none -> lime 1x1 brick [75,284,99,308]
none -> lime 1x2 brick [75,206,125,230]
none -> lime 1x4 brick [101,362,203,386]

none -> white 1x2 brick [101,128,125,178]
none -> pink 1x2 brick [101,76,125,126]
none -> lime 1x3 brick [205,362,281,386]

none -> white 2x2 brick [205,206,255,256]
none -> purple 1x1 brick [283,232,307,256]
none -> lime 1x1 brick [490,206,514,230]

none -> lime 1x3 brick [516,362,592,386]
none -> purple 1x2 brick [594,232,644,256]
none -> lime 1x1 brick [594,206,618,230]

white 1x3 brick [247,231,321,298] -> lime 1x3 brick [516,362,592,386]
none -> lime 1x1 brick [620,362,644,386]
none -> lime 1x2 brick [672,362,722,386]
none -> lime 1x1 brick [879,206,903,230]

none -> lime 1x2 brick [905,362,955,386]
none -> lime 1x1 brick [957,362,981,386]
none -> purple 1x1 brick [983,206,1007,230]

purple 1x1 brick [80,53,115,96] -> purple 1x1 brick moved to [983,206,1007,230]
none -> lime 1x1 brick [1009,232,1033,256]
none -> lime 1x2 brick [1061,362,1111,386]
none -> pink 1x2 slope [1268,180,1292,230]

★ ★ ★ ★ ★

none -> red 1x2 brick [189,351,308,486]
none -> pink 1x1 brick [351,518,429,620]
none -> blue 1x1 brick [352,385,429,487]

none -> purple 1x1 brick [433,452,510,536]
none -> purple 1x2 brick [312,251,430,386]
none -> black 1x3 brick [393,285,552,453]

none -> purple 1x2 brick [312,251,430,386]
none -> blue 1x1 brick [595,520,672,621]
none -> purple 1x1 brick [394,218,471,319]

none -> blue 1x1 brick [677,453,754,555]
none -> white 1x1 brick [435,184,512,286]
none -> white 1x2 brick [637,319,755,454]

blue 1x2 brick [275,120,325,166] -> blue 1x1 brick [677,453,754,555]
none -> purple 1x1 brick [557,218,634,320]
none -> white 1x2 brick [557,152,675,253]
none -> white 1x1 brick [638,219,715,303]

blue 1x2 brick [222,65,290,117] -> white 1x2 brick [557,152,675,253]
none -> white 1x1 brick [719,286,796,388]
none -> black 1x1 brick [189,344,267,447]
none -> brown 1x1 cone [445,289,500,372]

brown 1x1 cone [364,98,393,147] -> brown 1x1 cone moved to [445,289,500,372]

★ ★ ★ ★ ★

■ **Exercise instructions**
Which lines hold the word "pink"? Return all of them from the records above.

■ **Response**
none -> pink 1x2 brick [101,76,125,126]
none -> pink 1x2 slope [1268,180,1292,230]
none -> pink 1x1 brick [351,518,429,620]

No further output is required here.